- Task description
Exactly how many lines of the data below include the string "calculator"? State the number and nothing more.

- Data for this exercise
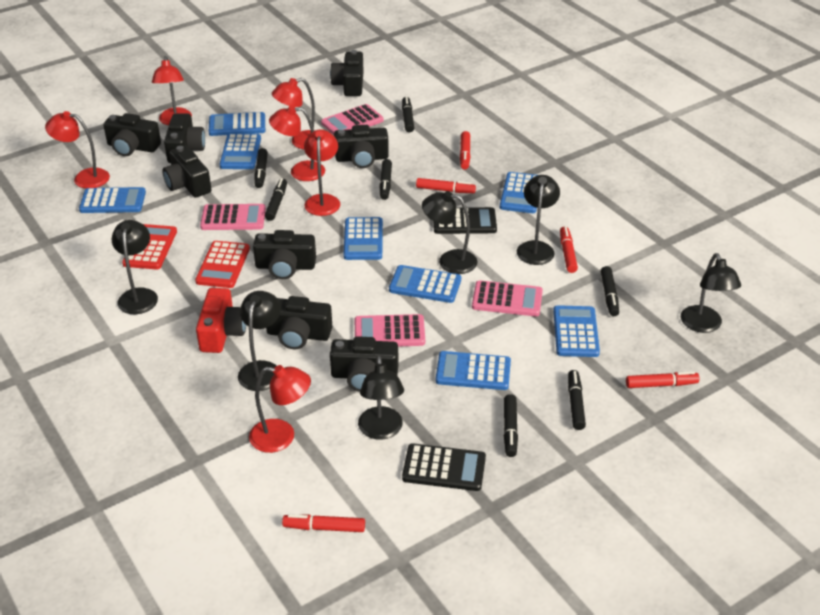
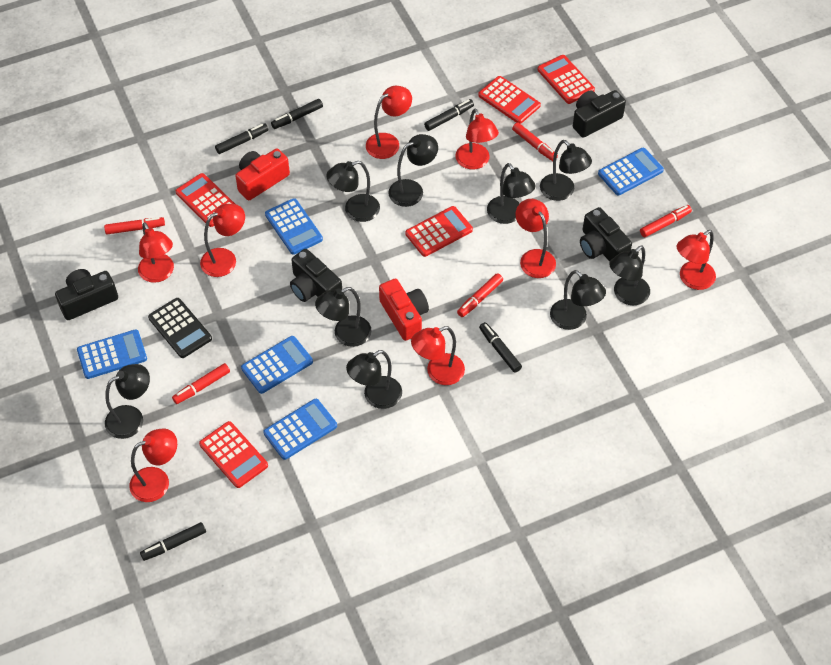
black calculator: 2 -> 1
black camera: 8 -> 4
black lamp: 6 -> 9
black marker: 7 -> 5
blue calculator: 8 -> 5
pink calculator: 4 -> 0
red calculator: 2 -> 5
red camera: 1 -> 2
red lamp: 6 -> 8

==

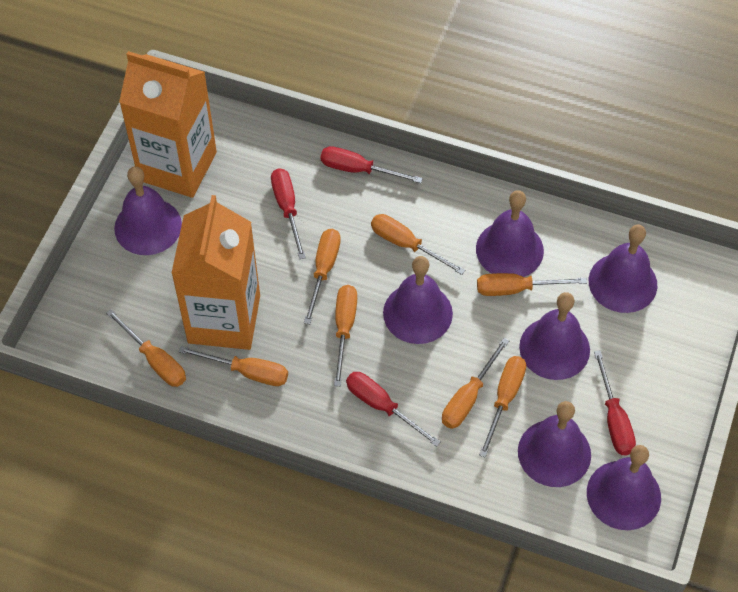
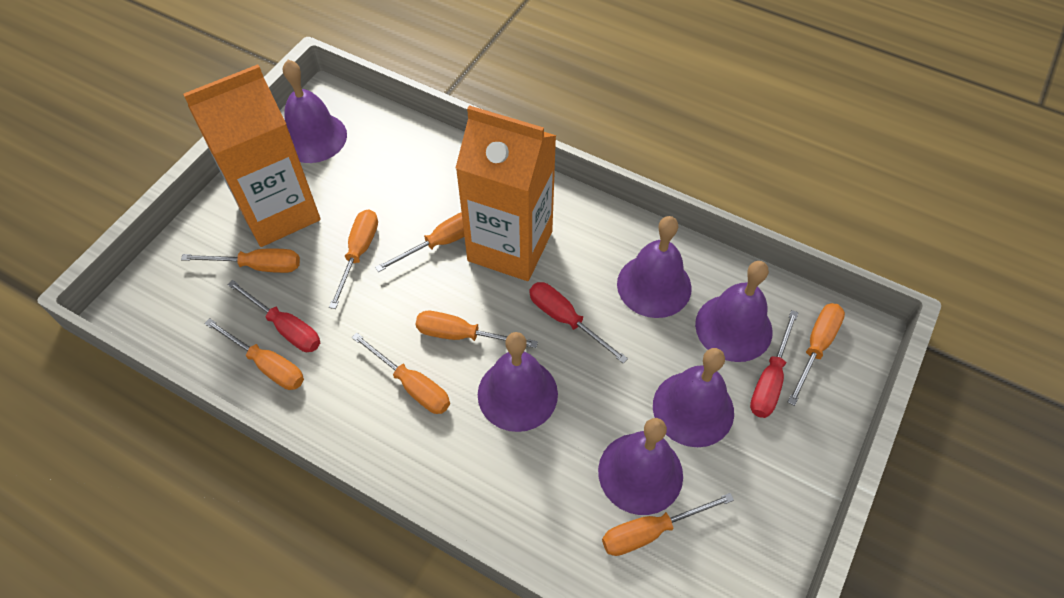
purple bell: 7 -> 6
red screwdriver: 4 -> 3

- Response
4